(TASK DIRECTIONS):
From the line containing "camera: 45 degrees left, 0 degrees up" down to the last line of the records below, restate each line word for word and leave out the rest.
++++++++
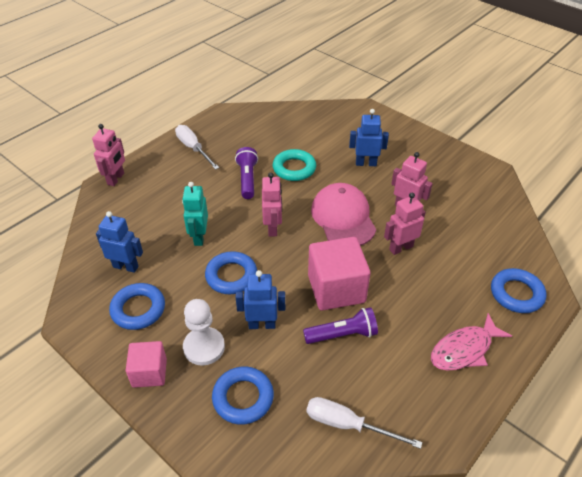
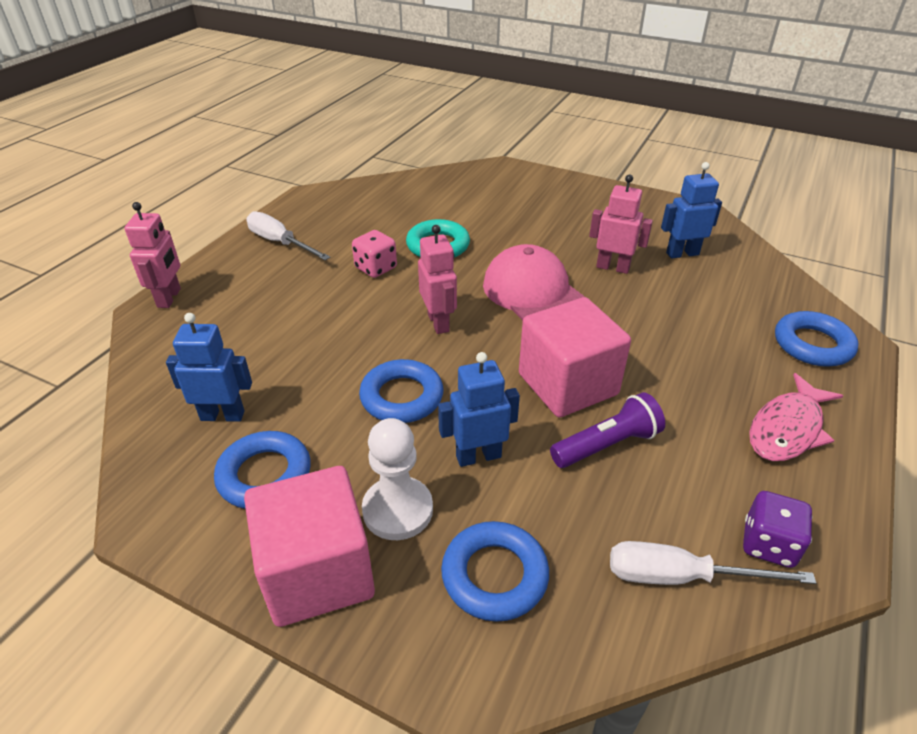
camera: 15 degrees left, 5 degrees down
(149, 372) = (317, 572): pink cube -> pink cube, size x1.68
(199, 237) = (330, 353): turquoise robot -> none
(247, 179) = (376, 268): purple flashlight -> pink dice
(366, 163) = (533, 226): blue robot -> blue robot (682, 253)
(401, 248) = (631, 316): pink robot -> none
(410, 419) = (768, 544): none -> purple dice

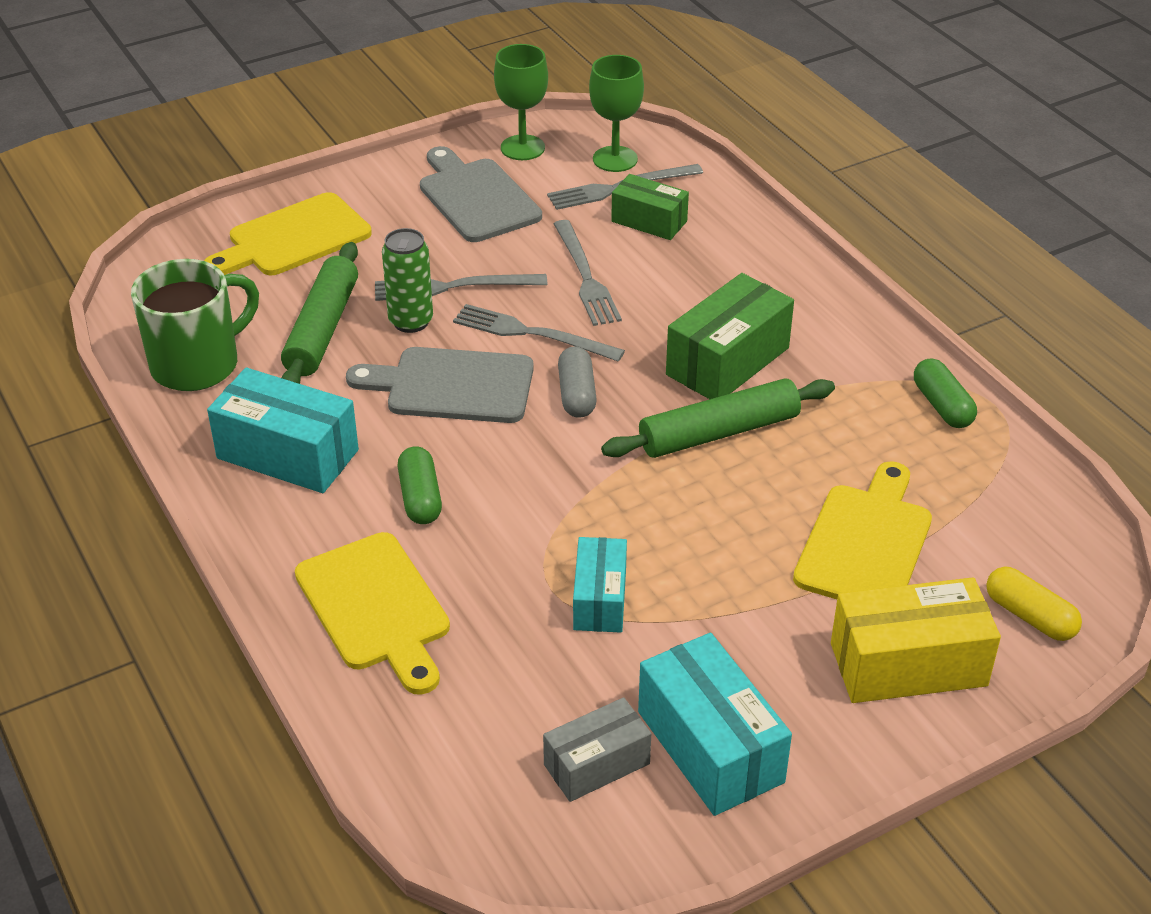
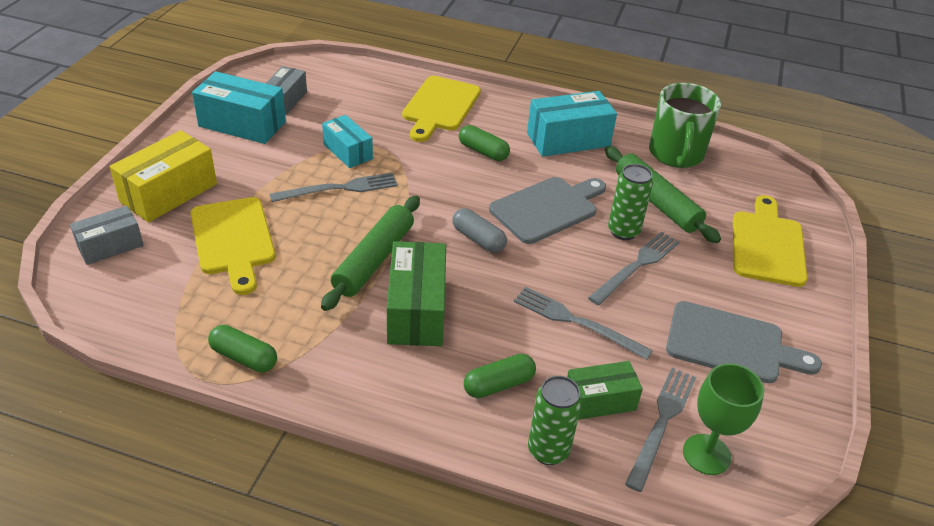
camera: 135 degrees right, 0 degrees up
(376, 607) = (440, 106): yellow cutting board -> yellow cutting board turned 90 degrees counterclockwise
(522, 148) = (780, 417): green goblet -> none
(532, 334) = (551, 262): grey fork -> grey fork (339, 188)
(720, 271) = (498, 385): none -> green capsule
(734, 216) = (548, 450): none -> green can
(1030, 616) = (110, 246): yellow capsule -> grey box

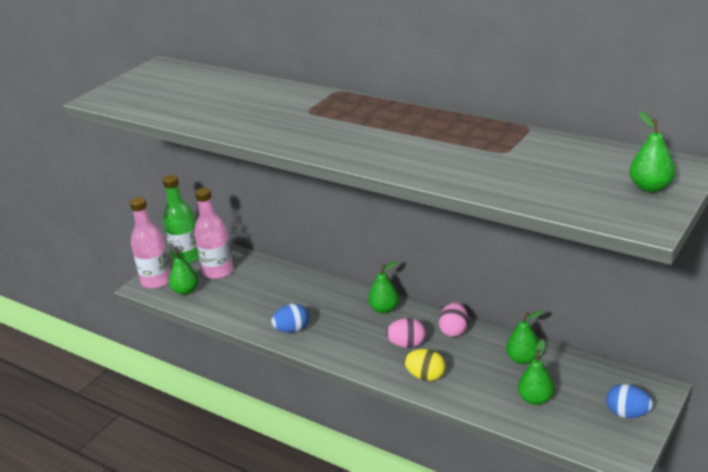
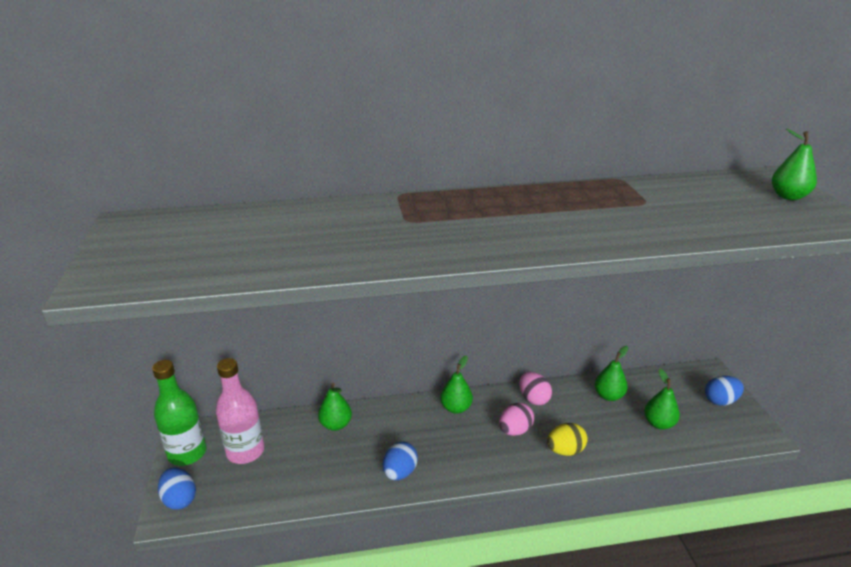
camera: 45 degrees left, 0 degrees up
(156, 281) = (180, 499): pink bottle -> blue egg
(185, 291) = (232, 492): green pear -> green pear (336, 424)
++++++++
(ANSWER TO THIS EXERCISE):
camera: 45 degrees left, 0 degrees up
(156, 281) = (180, 499): pink bottle -> blue egg
(185, 291) = (232, 492): green pear -> green pear (336, 424)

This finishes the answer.